* _Aim of the task_
Write out the listing below in full and exactly, leaving out every picture.

(Recorded information begins)

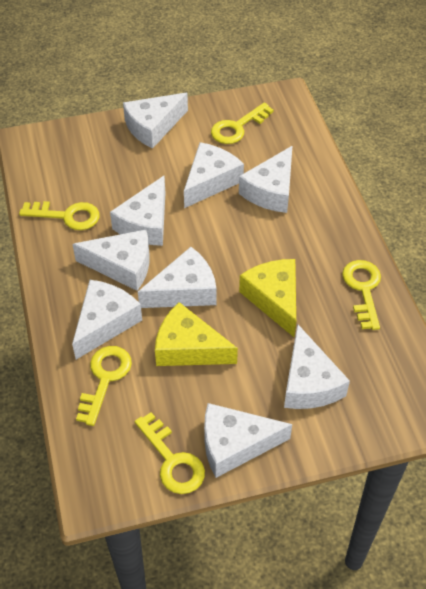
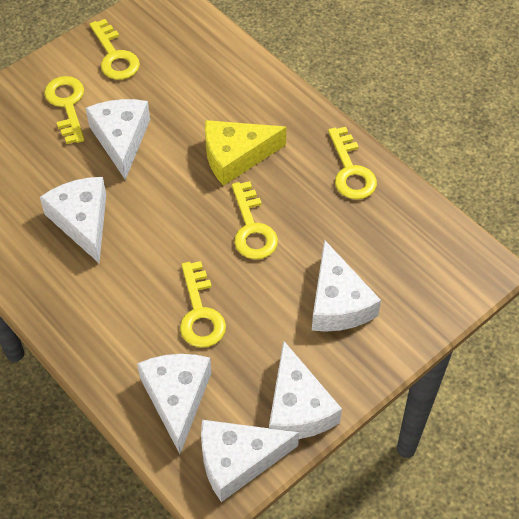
white cheese: 9 -> 6
yellow cheese: 2 -> 1

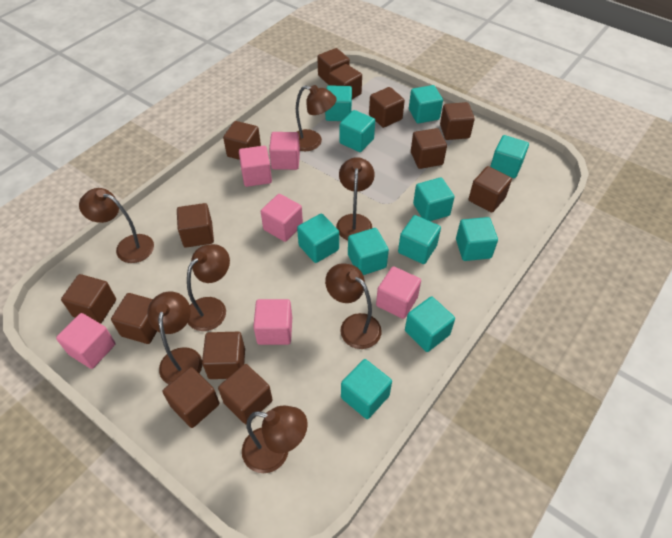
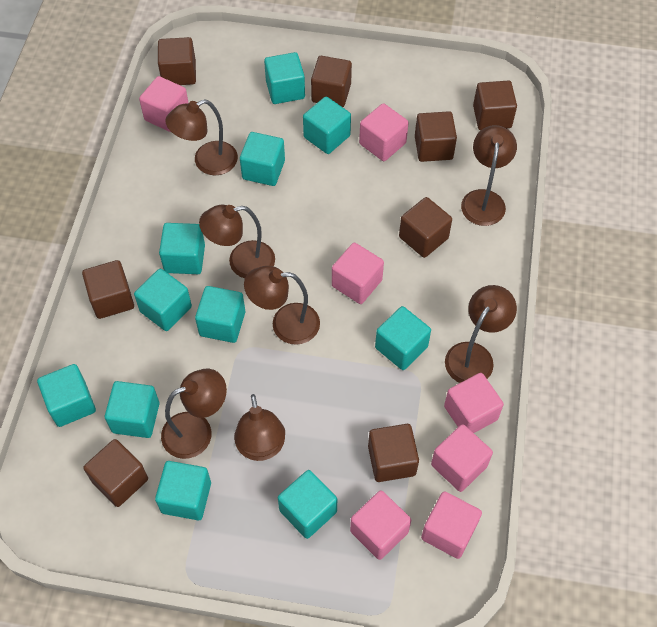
brown cube: 13 -> 8
pink cube: 6 -> 7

(Recorded information ends)

* _Reply to the exercise_
white cheese: 9 -> 6
yellow cheese: 2 -> 1

brown cube: 13 -> 8
pink cube: 6 -> 7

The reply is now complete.